Before-and-after scene images:

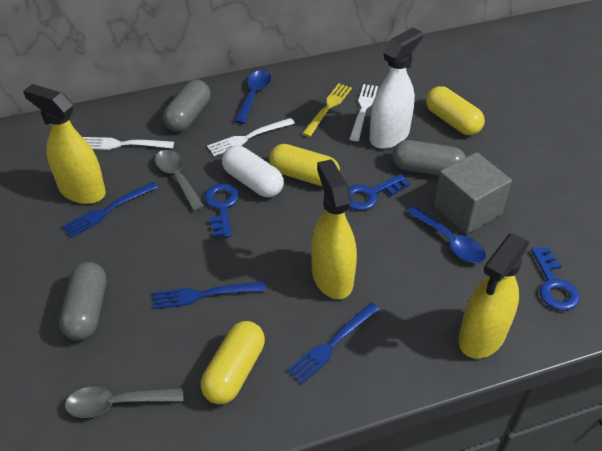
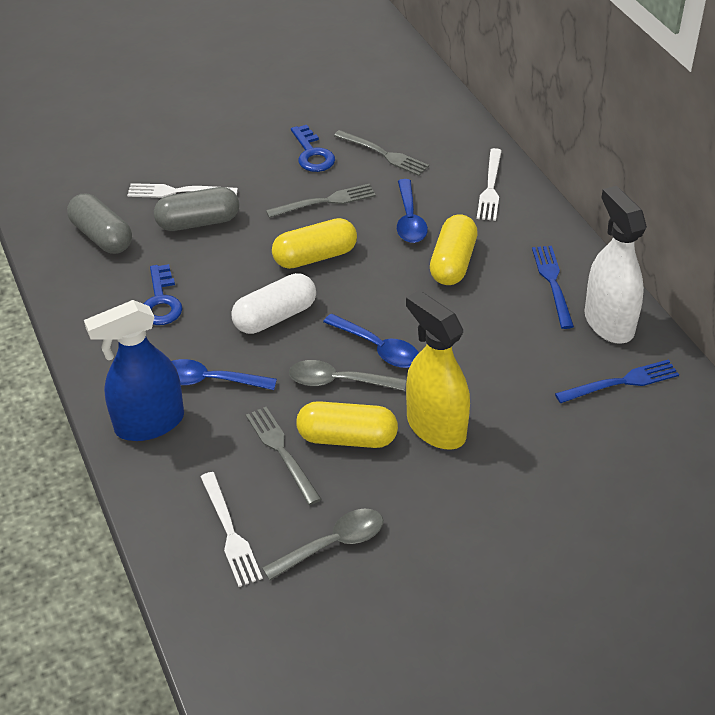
blue fork: 3 -> 2
blue key: 3 -> 2
blue spoon: 2 -> 3
blue spray bottle: 0 -> 1
grey capsule: 3 -> 2
grey cube: 1 -> 0
grey fork: 0 -> 3
yellow fork: 1 -> 0
yellow spray bottle: 3 -> 1

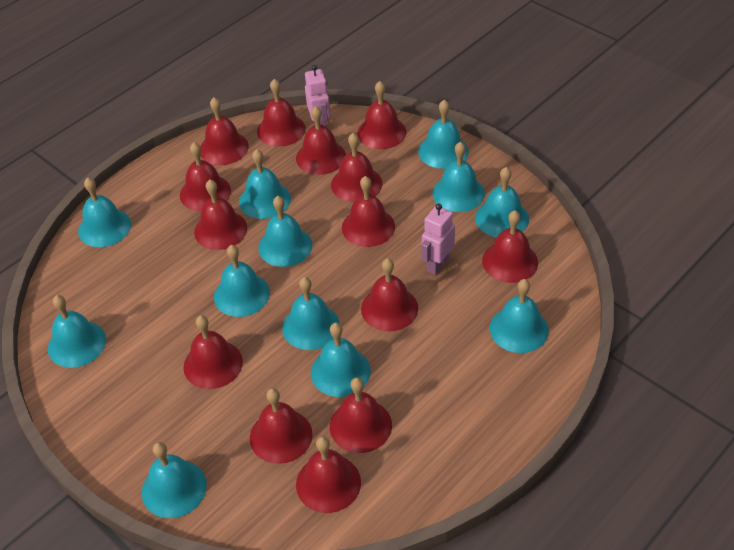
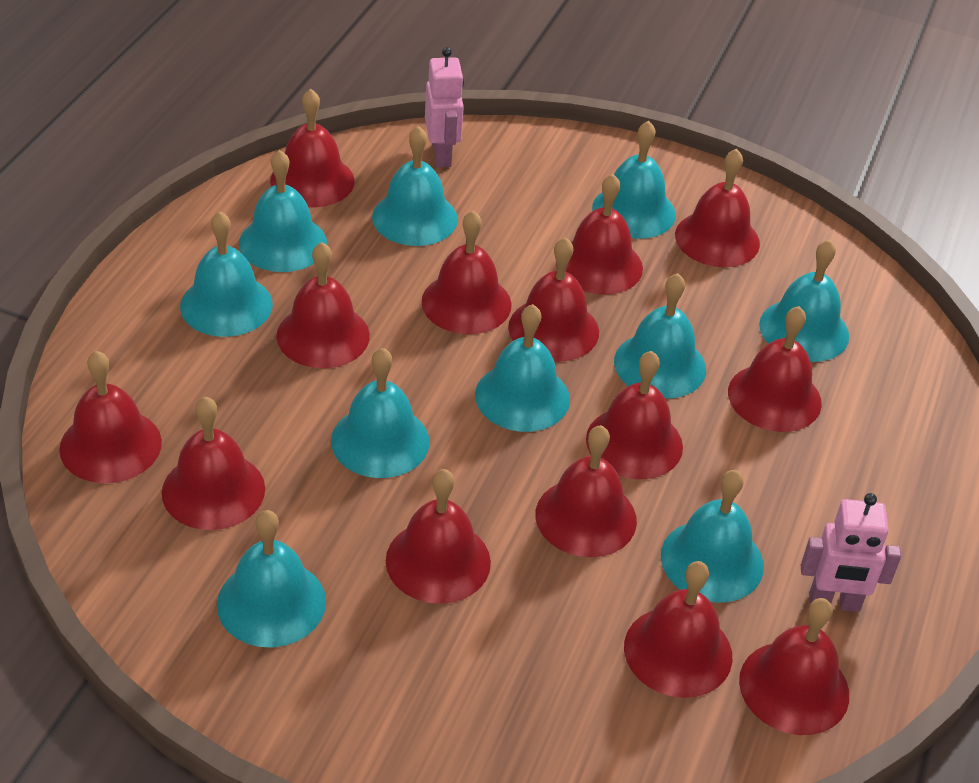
turquoise bell: 12 -> 10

◆ EXERCISE DIRECTIONS
Would you mind repeating the records above exactly, without the pictures?

◆ TASK SOLUTION
blue fork: 3 -> 2
blue key: 3 -> 2
blue spoon: 2 -> 3
blue spray bottle: 0 -> 1
grey capsule: 3 -> 2
grey cube: 1 -> 0
grey fork: 0 -> 3
yellow fork: 1 -> 0
yellow spray bottle: 3 -> 1

turquoise bell: 12 -> 10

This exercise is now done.